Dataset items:
—————

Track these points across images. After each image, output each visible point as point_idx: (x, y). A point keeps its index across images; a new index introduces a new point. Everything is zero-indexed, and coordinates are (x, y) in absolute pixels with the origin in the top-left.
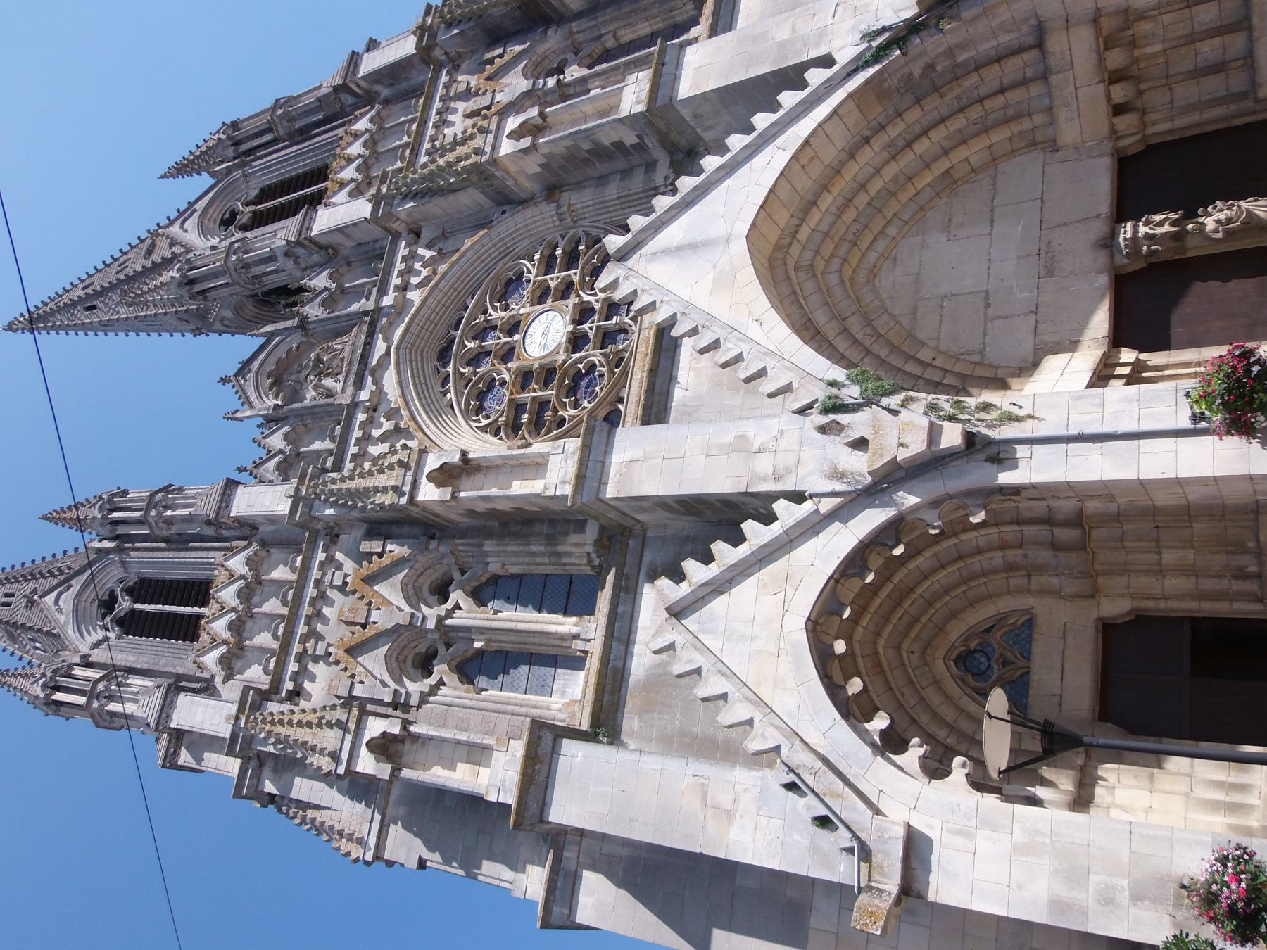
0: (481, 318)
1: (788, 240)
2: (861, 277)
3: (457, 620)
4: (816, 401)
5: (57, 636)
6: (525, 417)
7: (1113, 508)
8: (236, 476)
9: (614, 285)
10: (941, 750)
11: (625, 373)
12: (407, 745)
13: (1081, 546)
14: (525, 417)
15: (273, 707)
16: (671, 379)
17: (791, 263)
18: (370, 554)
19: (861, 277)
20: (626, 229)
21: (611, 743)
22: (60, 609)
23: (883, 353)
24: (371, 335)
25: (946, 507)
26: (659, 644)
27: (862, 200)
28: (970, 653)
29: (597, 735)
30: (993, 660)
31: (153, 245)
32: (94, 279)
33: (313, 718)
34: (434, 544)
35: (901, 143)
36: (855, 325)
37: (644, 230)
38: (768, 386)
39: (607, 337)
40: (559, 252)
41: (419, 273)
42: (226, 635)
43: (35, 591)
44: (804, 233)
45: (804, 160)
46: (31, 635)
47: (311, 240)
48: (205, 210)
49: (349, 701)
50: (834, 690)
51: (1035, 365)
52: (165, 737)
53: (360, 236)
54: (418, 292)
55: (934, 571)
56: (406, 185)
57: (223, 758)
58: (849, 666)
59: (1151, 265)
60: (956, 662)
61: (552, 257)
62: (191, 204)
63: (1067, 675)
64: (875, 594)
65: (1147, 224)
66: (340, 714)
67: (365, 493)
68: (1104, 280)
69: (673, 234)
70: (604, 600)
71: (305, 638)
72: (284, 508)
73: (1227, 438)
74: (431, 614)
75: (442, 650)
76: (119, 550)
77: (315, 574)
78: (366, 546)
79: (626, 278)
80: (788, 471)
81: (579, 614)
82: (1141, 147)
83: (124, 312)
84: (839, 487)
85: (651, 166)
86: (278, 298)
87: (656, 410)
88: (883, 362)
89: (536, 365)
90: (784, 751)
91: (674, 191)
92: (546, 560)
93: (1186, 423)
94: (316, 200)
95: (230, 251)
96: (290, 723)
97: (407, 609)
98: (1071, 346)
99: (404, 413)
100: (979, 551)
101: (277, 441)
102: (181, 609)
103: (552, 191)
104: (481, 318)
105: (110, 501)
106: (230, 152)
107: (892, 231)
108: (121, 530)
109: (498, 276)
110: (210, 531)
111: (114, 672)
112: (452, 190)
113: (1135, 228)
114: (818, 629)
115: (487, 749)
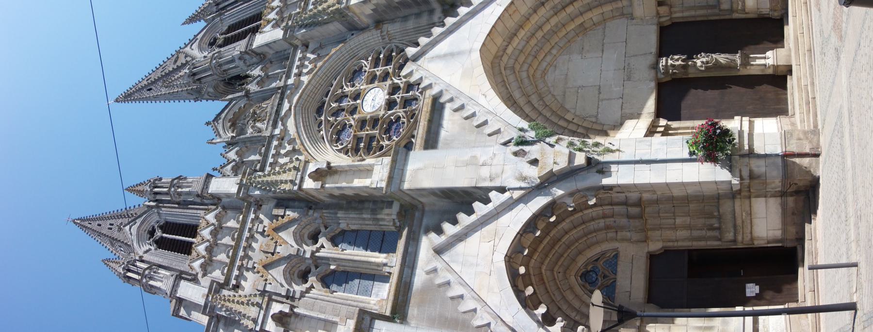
0: (340, 91)
1: (501, 53)
2: (538, 74)
3: (322, 254)
4: (512, 139)
5: (129, 246)
6: (362, 145)
7: (655, 197)
8: (211, 173)
9: (410, 74)
10: (572, 323)
11: (416, 122)
12: (293, 319)
13: (640, 216)
14: (362, 145)
15: (225, 292)
16: (439, 125)
17: (502, 65)
18: (278, 216)
19: (538, 74)
20: (417, 44)
21: (401, 323)
22: (131, 232)
23: (548, 115)
24: (282, 99)
25: (577, 196)
26: (430, 267)
27: (540, 34)
28: (588, 272)
29: (394, 318)
30: (599, 275)
31: (178, 57)
32: (152, 76)
33: (245, 300)
34: (311, 212)
35: (560, 7)
36: (534, 99)
37: (427, 45)
38: (488, 130)
39: (407, 102)
40: (381, 56)
41: (307, 67)
42: (204, 253)
43: (121, 224)
44: (510, 50)
45: (511, 12)
46: (120, 244)
47: (252, 51)
48: (202, 39)
49: (263, 293)
50: (519, 293)
51: (622, 124)
52: (174, 301)
53: (278, 48)
54: (307, 77)
55: (571, 230)
56: (301, 21)
57: (200, 315)
58: (527, 280)
59: (674, 80)
60: (581, 277)
61: (378, 59)
62: (195, 36)
63: (632, 282)
64: (541, 242)
65: (672, 59)
66: (258, 300)
67: (275, 183)
68: (653, 84)
69: (442, 47)
70: (401, 245)
71: (242, 259)
72: (234, 189)
73: (705, 163)
74: (308, 250)
75: (313, 269)
76: (157, 207)
77: (249, 225)
78: (276, 212)
79: (417, 70)
80: (498, 176)
81: (387, 252)
82: (669, 23)
83: (164, 91)
84: (523, 185)
85: (431, 12)
86: (235, 81)
87: (431, 143)
88: (547, 120)
89: (368, 117)
90: (492, 326)
91: (444, 25)
92: (371, 222)
93: (687, 156)
94: (255, 30)
95: (212, 58)
96: (233, 301)
97: (296, 246)
98: (637, 116)
99: (298, 141)
100: (593, 219)
101: (232, 155)
102: (184, 238)
103: (378, 23)
104: (340, 91)
105: (154, 183)
106: (215, 9)
107: (554, 52)
108: (158, 197)
109: (349, 69)
110: (198, 200)
111: (152, 266)
112: (325, 23)
113: (667, 60)
114: (511, 261)
115: (335, 324)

—————

◆ DIRECTIONS FOR THIS TASK:
Could you update the listing above by replacing "top-left" with "upper-left" throughout, keeping everything else the same and leaving the pictures out of your answer?

◆ ANSWER:
Track these points across images. After each image, output each visible point as point_idx: (x, y). A point keeps its index across images; a new index introduces a new point. Everything is zero-indexed, and coordinates are (x, y) in absolute pixels with the origin in the upper-left.
0: (481, 318)
1: (788, 240)
2: (861, 277)
3: (457, 620)
4: (816, 401)
5: (57, 636)
6: (525, 417)
7: (1113, 508)
8: (236, 476)
9: (614, 285)
10: (941, 750)
11: (625, 373)
12: (407, 745)
13: (1081, 546)
14: (525, 417)
15: (273, 707)
16: (671, 379)
17: (791, 263)
18: (370, 554)
19: (861, 277)
20: (626, 229)
21: (611, 743)
22: (60, 609)
23: (883, 353)
24: (371, 335)
25: (946, 507)
26: (659, 644)
27: (862, 200)
28: (970, 653)
29: (597, 735)
30: (993, 660)
31: (153, 245)
32: (94, 279)
33: (313, 718)
34: (434, 544)
35: (901, 143)
36: (855, 325)
37: (644, 230)
38: (768, 386)
39: (607, 337)
40: (559, 252)
41: (419, 273)
42: (226, 635)
43: (35, 591)
44: (804, 233)
45: (804, 160)
46: (31, 635)
47: (311, 240)
48: (205, 210)
49: (349, 701)
50: (834, 690)
51: (1035, 365)
52: (165, 737)
53: (360, 236)
54: (418, 292)
55: (934, 571)
56: (406, 185)
57: (223, 758)
58: (849, 666)
59: (1151, 265)
60: (956, 662)
61: (552, 257)
62: (191, 204)
63: (1067, 675)
64: (875, 594)
65: (1147, 224)
66: (340, 714)
67: (365, 493)
68: (1104, 280)
69: (673, 234)
70: (604, 600)
71: (305, 638)
72: (284, 508)
73: (1227, 438)
74: (431, 614)
75: (442, 650)
76: (119, 550)
77: (315, 574)
78: (366, 546)
79: (626, 278)
80: (788, 471)
81: (579, 614)
82: (1141, 147)
83: (124, 312)
84: (839, 487)
85: (651, 166)
86: (278, 298)
87: (656, 410)
88: (883, 362)
89: (536, 365)
90: (784, 751)
91: (674, 191)
92: (546, 560)
93: (1186, 423)
94: (316, 200)
95: (230, 251)
96: (290, 723)
97: (407, 609)
98: (1071, 346)
99: (404, 413)
100: (979, 551)
101: (277, 441)
102: (181, 609)
103: (552, 191)
104: (481, 318)
105: (110, 501)
106: (230, 152)
107: (892, 231)
108: (121, 530)
109: (498, 276)
110: (210, 531)
111: (114, 672)
112: (452, 190)
113: (1135, 228)
114: (818, 629)
115: (487, 749)
0: (340, 91)
1: (501, 53)
2: (538, 74)
3: (322, 254)
4: (512, 139)
5: (129, 246)
6: (362, 145)
7: (655, 197)
8: (211, 173)
9: (410, 74)
10: (572, 323)
11: (416, 122)
12: (293, 319)
13: (640, 216)
14: (362, 145)
15: (225, 292)
16: (439, 125)
17: (502, 65)
18: (278, 216)
19: (538, 74)
20: (417, 44)
21: (401, 323)
22: (131, 232)
23: (548, 115)
24: (282, 99)
25: (577, 196)
26: (430, 267)
27: (540, 34)
28: (588, 272)
29: (394, 318)
30: (599, 275)
31: (178, 57)
32: (152, 76)
33: (245, 300)
34: (311, 212)
35: (560, 7)
36: (534, 99)
37: (427, 45)
38: (488, 130)
39: (407, 102)
40: (381, 56)
41: (307, 67)
42: (204, 253)
43: (121, 224)
44: (510, 50)
45: (511, 12)
46: (120, 244)
47: (252, 51)
48: (202, 39)
49: (263, 293)
50: (519, 293)
51: (622, 124)
52: (174, 301)
53: (278, 48)
54: (307, 77)
55: (571, 230)
56: (301, 21)
57: (200, 315)
58: (527, 280)
59: (674, 80)
60: (581, 277)
61: (378, 59)
62: (195, 36)
63: (632, 282)
64: (541, 242)
65: (672, 59)
66: (258, 300)
67: (275, 183)
68: (653, 84)
69: (442, 47)
70: (401, 245)
71: (242, 259)
72: (234, 189)
73: (705, 163)
74: (308, 250)
75: (313, 269)
76: (157, 207)
77: (249, 225)
78: (276, 212)
79: (417, 70)
80: (498, 176)
81: (387, 252)
82: (669, 23)
83: (164, 91)
84: (523, 185)
85: (431, 12)
86: (235, 81)
87: (431, 143)
88: (547, 120)
89: (368, 117)
90: (492, 326)
91: (444, 25)
92: (371, 222)
93: (687, 156)
94: (255, 30)
95: (212, 58)
96: (233, 301)
97: (296, 246)
98: (637, 116)
99: (298, 141)
100: (593, 219)
101: (232, 155)
102: (184, 238)
103: (378, 23)
104: (340, 91)
105: (154, 183)
106: (215, 9)
107: (554, 52)
108: (158, 197)
109: (349, 69)
110: (198, 200)
111: (152, 266)
112: (325, 23)
113: (667, 60)
114: (511, 261)
115: (335, 324)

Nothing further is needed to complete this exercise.